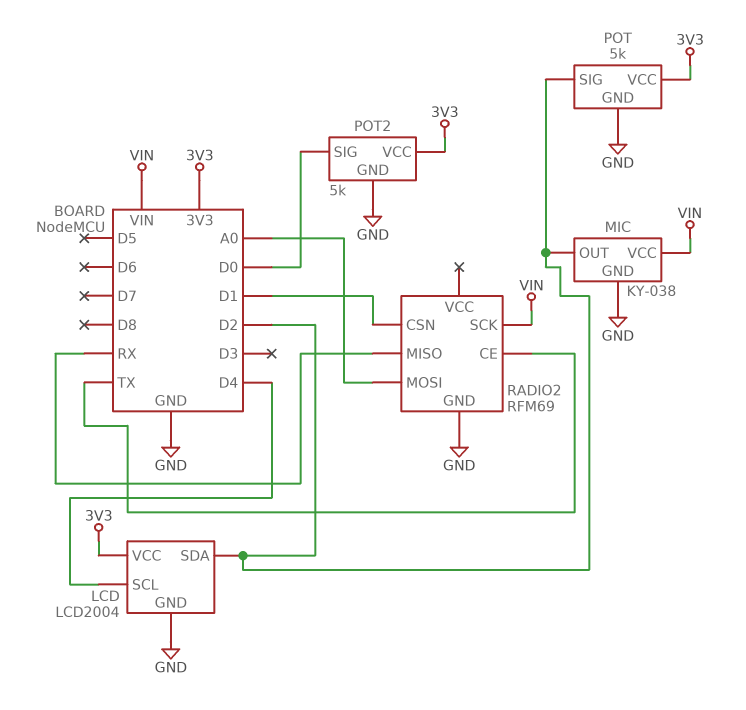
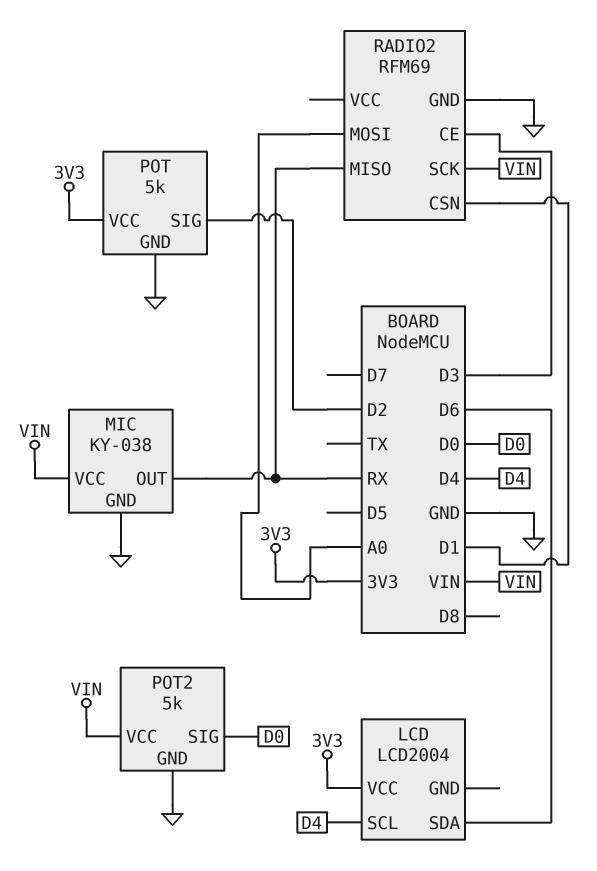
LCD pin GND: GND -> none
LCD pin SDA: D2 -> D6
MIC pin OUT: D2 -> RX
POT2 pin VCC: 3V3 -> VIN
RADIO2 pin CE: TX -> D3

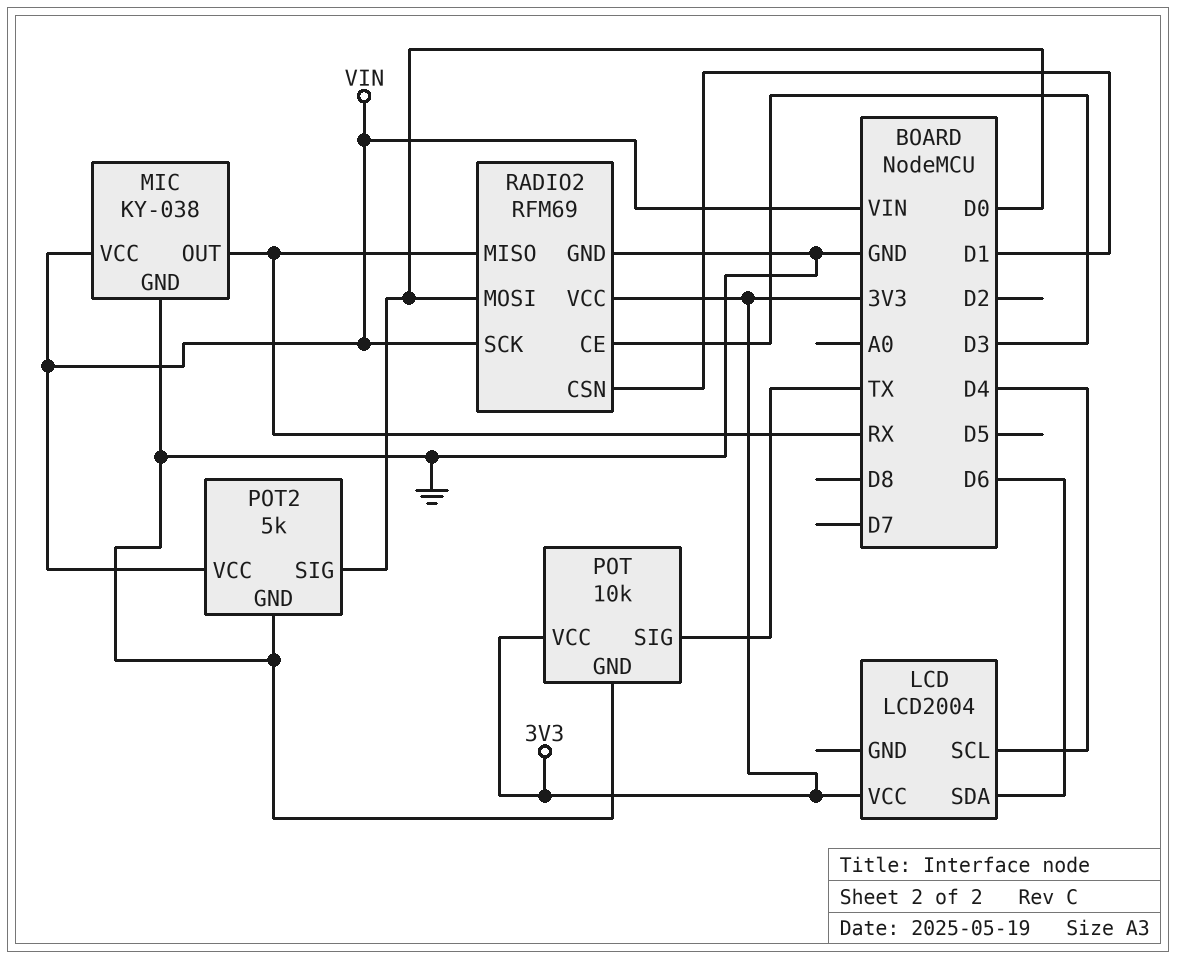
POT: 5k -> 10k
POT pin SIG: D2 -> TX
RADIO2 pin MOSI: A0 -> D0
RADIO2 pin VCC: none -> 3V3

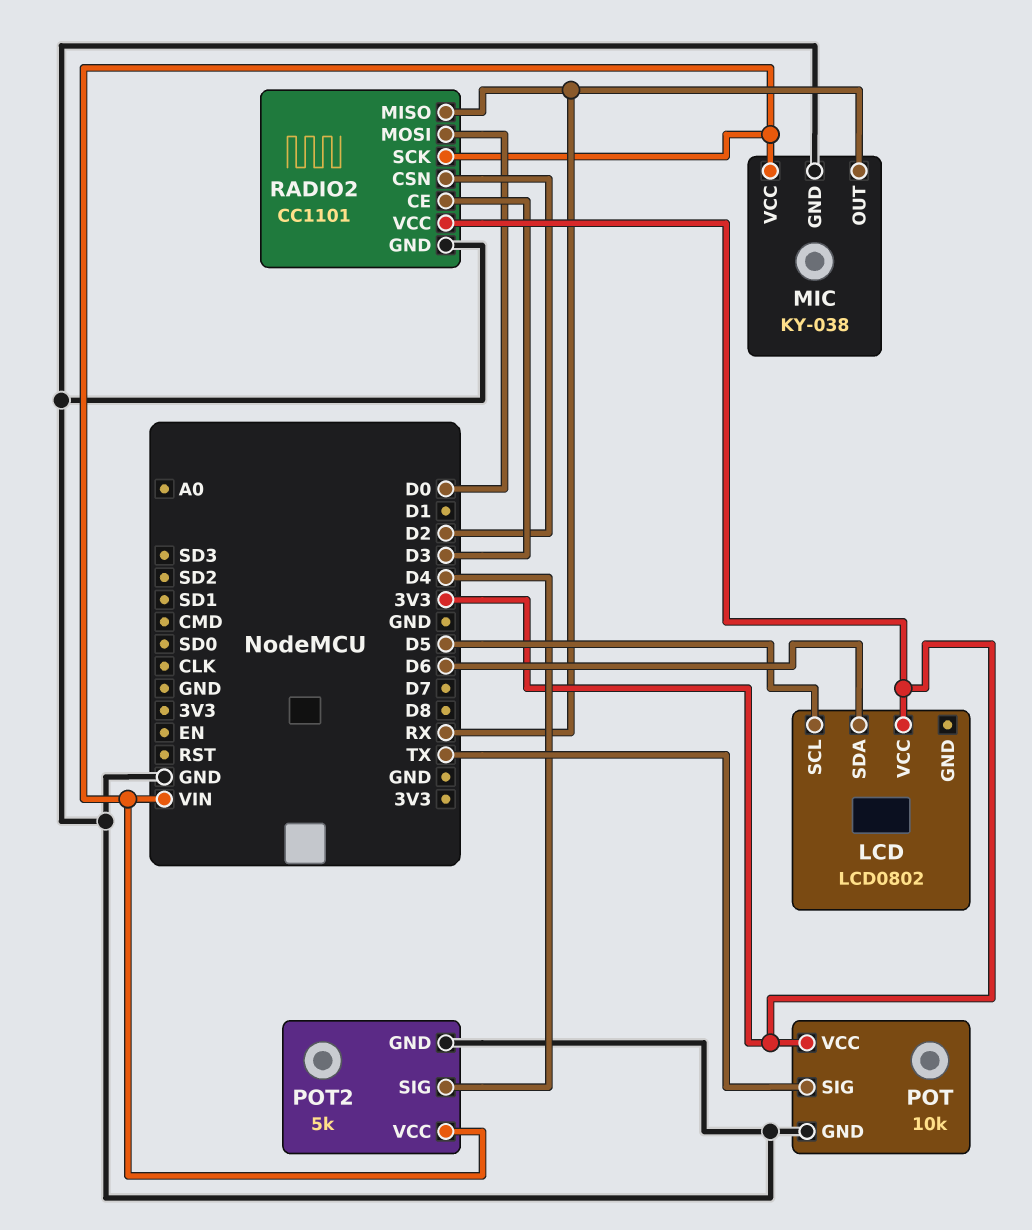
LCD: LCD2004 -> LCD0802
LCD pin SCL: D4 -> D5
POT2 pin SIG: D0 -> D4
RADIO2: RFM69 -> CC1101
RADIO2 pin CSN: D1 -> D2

..........

Beginning from the line that contains "POT2 pin SIG: D0 -> D4", give each line again exactly, through the final line of the records.

POT2 pin SIG: D0 -> D4
RADIO2: RFM69 -> CC1101
RADIO2 pin CSN: D1 -> D2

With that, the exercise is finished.